Task to carry out
Restate the entries below exactly, and keep all images out of the answer.

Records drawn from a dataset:
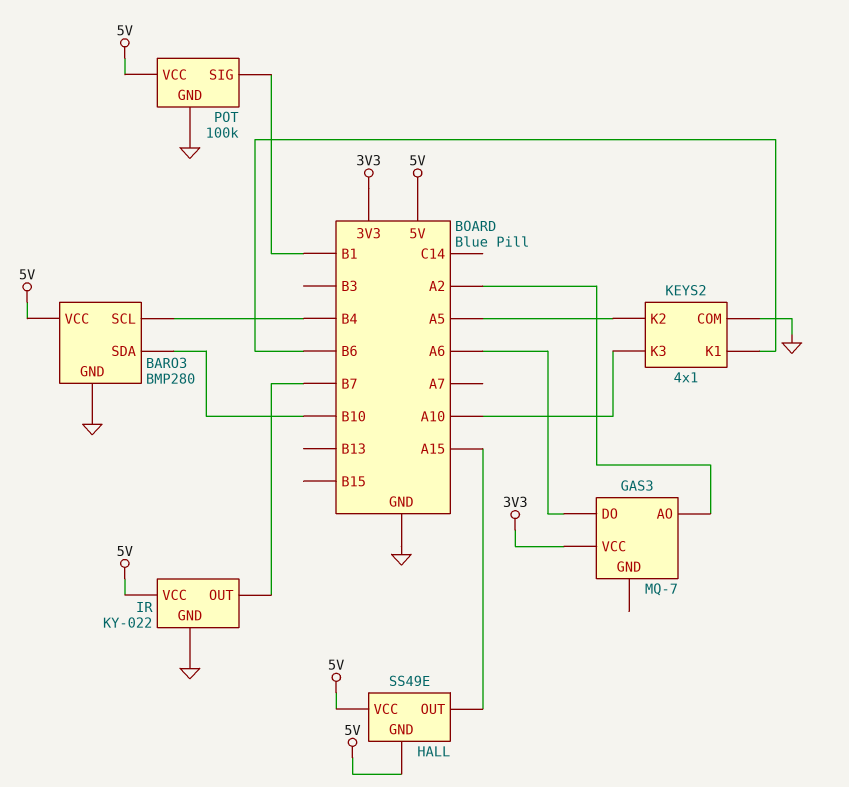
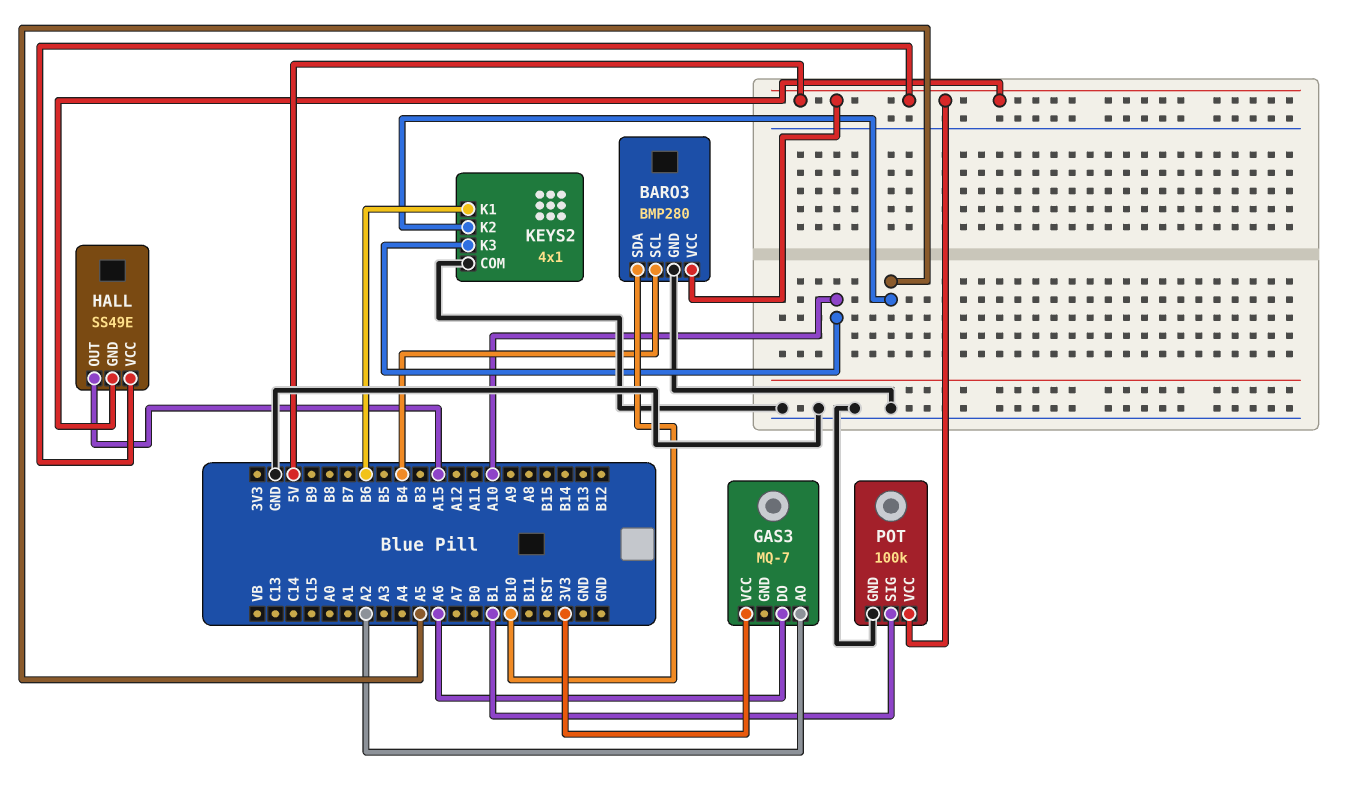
IR: KY-022 -> none
IR pin GND: GND -> none
IR pin OUT: B7 -> none
IR pin VCC: 5V -> none

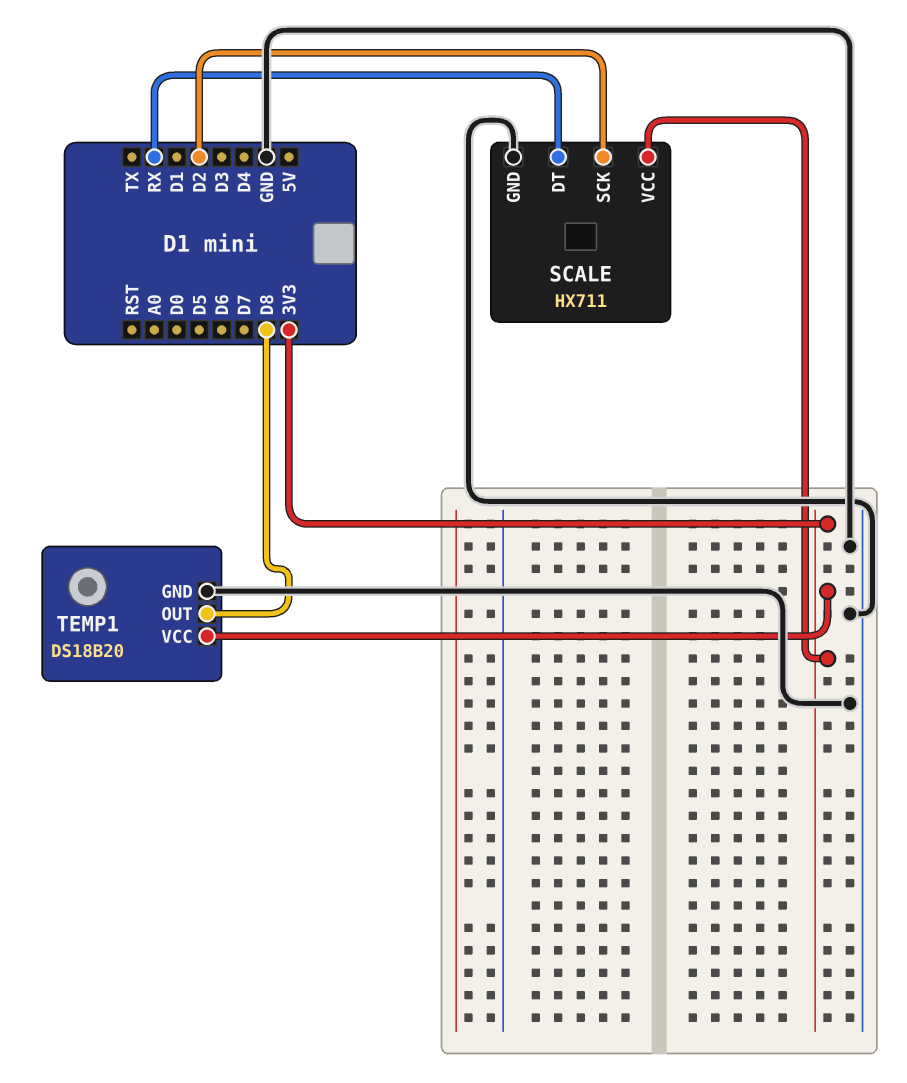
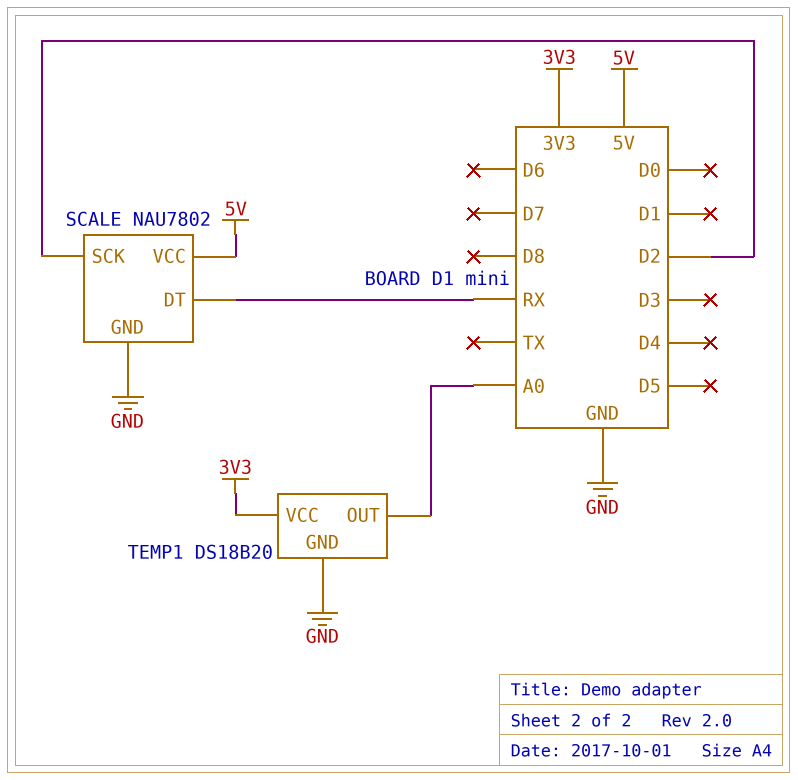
SCALE: HX711 -> NAU7802
SCALE pin VCC: 3V3 -> 5V
TEMP1 pin OUT: D8 -> A0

Reply to the exercise
IR: KY-022 -> none
IR pin GND: GND -> none
IR pin OUT: B7 -> none
IR pin VCC: 5V -> none

SCALE: HX711 -> NAU7802
SCALE pin VCC: 3V3 -> 5V
TEMP1 pin OUT: D8 -> A0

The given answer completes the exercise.